## Work to be completed
Reproduce the lines in the records below, starting at the line that contains "pink rectangle at" and ending at the line that contains "purple hexagon at", including both of those lines.

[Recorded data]
####################

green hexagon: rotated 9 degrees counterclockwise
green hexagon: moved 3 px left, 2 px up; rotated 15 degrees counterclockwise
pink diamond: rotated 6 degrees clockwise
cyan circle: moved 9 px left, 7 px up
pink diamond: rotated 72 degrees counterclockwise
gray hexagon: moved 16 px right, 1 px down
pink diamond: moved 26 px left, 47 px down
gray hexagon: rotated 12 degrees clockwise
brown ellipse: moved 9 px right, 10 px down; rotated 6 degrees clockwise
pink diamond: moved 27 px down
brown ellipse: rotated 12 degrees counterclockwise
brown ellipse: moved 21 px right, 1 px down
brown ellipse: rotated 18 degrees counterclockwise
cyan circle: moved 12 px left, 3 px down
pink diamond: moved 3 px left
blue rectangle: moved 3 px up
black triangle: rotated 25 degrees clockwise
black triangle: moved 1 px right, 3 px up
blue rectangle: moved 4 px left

####################

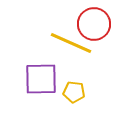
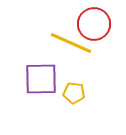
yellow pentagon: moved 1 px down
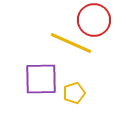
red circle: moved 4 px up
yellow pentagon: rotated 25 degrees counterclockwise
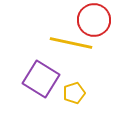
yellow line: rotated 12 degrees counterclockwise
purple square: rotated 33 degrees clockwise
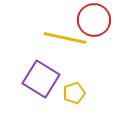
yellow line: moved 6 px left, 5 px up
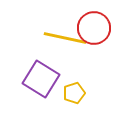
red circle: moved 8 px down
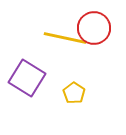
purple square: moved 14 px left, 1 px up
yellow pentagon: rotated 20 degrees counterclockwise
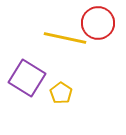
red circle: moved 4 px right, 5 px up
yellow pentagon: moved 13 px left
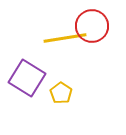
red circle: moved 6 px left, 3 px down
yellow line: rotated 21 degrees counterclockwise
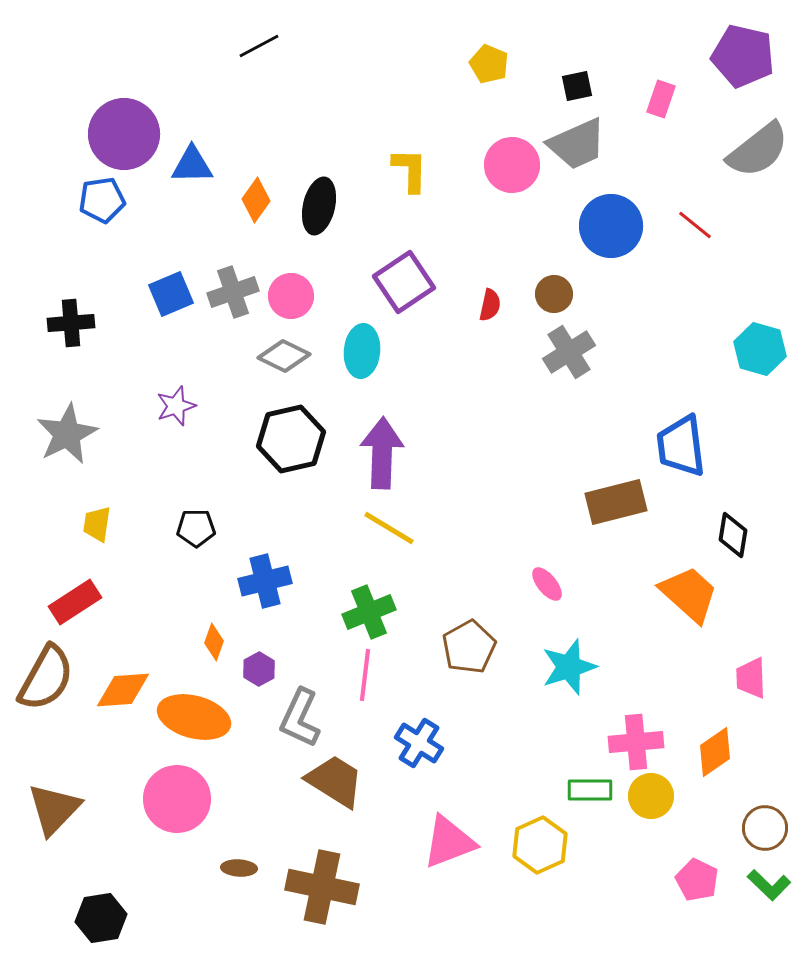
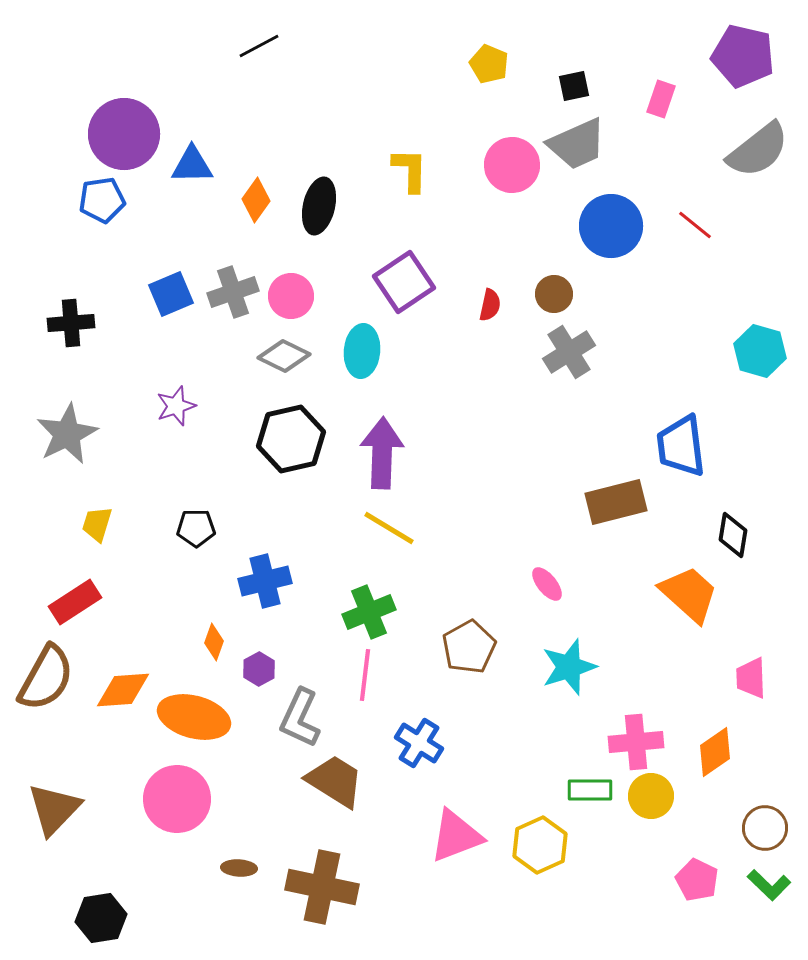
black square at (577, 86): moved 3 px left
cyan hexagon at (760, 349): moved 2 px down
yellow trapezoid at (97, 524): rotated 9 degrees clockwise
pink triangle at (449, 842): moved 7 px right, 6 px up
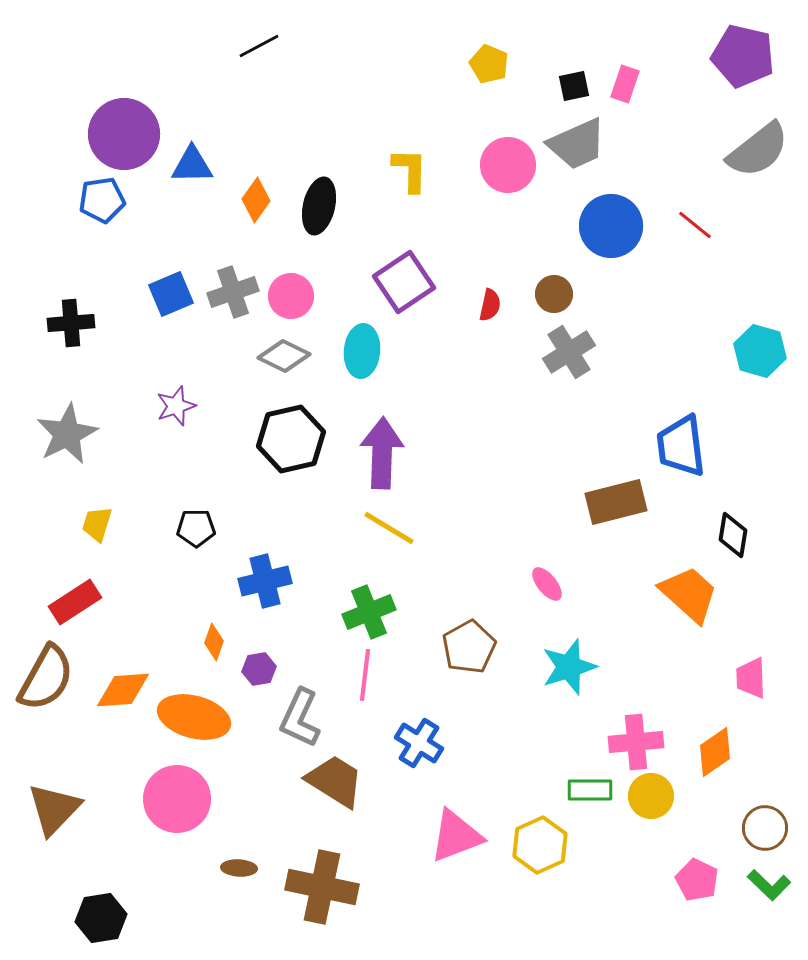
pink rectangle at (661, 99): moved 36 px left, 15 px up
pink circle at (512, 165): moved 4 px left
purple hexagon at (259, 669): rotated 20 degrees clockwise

####################

## Correct output
pink rectangle at (661, 99): moved 36 px left, 15 px up
pink circle at (512, 165): moved 4 px left
purple hexagon at (259, 669): rotated 20 degrees clockwise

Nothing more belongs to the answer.